**TASK GOAL**
When you reach the line containing "R110: 2.2 (GND, VLOAD2) -> 2.2 (+9V, VLOAD2)", stop after it; until then, copy each line of the listing exactly, starting with the first.

**INPUT DATA**
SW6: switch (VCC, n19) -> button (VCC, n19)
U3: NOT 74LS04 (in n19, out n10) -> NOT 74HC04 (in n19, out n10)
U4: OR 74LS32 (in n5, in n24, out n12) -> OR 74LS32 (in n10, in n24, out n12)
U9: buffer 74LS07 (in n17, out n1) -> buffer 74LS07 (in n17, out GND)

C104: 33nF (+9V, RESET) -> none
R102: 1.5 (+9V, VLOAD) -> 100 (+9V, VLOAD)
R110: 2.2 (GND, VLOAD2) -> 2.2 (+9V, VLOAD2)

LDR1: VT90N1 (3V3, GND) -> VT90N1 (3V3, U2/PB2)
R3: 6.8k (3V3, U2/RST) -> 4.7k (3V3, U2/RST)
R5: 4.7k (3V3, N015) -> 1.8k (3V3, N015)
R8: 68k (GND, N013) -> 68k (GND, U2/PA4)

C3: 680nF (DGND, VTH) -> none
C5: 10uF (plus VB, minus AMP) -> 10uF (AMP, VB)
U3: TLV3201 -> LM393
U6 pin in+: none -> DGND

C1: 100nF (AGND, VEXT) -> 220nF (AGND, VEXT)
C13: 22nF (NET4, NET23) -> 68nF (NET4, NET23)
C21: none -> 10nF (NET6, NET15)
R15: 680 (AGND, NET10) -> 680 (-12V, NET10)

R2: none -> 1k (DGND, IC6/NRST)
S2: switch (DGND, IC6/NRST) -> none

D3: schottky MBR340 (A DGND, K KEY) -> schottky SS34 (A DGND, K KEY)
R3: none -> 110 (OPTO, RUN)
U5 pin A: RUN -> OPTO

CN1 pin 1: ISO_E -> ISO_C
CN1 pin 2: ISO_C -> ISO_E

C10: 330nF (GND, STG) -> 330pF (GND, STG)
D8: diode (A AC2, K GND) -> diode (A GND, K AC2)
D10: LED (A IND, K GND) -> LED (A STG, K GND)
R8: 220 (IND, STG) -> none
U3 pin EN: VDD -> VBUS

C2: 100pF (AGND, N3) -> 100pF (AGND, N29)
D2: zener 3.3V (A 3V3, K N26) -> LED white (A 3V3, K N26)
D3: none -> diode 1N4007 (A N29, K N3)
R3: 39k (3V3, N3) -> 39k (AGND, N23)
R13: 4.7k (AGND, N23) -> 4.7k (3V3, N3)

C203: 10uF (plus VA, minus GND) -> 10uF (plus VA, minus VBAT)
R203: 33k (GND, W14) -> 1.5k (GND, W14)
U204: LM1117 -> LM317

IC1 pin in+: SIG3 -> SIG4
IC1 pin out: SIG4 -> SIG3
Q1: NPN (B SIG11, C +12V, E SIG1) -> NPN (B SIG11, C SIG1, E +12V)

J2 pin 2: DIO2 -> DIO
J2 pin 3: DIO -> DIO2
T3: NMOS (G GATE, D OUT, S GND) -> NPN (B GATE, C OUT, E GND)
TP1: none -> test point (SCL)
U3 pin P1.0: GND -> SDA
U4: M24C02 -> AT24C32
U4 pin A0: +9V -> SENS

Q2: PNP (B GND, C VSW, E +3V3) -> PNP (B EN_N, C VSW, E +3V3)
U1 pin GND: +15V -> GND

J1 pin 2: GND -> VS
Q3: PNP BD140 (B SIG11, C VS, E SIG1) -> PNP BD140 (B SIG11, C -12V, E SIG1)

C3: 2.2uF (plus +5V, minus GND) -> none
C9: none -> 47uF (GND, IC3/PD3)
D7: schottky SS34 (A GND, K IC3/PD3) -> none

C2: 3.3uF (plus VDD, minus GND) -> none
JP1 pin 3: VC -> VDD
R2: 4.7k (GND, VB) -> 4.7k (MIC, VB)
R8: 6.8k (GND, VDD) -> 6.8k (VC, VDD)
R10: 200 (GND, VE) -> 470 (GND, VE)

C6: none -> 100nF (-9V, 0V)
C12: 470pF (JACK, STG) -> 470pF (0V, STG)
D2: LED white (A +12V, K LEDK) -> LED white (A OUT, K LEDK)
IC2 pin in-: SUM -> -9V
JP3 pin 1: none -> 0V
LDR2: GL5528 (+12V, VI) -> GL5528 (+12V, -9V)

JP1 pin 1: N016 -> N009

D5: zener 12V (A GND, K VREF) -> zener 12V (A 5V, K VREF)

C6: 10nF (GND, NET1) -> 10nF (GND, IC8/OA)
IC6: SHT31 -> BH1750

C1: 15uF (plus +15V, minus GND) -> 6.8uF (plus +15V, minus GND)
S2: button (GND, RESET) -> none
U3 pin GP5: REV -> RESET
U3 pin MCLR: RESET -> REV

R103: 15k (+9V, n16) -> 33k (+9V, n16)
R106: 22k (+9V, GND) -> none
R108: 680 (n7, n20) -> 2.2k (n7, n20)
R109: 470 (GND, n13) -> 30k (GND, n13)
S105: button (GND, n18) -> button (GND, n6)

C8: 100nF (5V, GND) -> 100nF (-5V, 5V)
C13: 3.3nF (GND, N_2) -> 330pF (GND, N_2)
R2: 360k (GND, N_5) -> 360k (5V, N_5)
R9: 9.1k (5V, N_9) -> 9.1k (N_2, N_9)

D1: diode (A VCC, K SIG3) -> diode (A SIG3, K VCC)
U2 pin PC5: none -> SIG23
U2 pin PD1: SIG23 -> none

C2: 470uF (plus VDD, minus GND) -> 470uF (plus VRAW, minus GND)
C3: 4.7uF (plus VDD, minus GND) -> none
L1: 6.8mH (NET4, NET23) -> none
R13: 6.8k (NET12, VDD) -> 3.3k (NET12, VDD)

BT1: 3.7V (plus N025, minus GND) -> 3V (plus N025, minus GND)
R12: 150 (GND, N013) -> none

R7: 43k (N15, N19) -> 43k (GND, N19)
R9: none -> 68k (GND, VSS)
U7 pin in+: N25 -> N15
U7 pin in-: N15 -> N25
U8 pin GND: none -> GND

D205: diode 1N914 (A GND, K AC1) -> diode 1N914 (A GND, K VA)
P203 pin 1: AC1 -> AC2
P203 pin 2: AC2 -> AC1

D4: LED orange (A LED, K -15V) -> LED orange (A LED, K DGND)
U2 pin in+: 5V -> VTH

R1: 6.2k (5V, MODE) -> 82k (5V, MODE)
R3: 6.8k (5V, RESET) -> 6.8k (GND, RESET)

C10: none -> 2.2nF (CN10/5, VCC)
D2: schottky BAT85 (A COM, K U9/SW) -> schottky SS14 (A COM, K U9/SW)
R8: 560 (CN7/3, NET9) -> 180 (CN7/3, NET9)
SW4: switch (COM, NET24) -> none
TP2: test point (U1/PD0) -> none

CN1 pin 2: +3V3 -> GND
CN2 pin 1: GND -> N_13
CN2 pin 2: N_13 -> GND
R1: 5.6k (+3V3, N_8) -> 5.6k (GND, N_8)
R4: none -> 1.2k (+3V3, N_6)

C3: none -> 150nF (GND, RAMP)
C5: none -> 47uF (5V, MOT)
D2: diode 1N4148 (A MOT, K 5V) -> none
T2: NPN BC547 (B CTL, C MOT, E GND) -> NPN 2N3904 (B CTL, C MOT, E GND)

**WRITTEN SOLUTION**
SW6: switch (VCC, n19) -> button (VCC, n19)
U3: NOT 74LS04 (in n19, out n10) -> NOT 74HC04 (in n19, out n10)
U4: OR 74LS32 (in n5, in n24, out n12) -> OR 74LS32 (in n10, in n24, out n12)
U9: buffer 74LS07 (in n17, out n1) -> buffer 74LS07 (in n17, out GND)

C104: 33nF (+9V, RESET) -> none
R102: 1.5 (+9V, VLOAD) -> 100 (+9V, VLOAD)
R110: 2.2 (GND, VLOAD2) -> 2.2 (+9V, VLOAD2)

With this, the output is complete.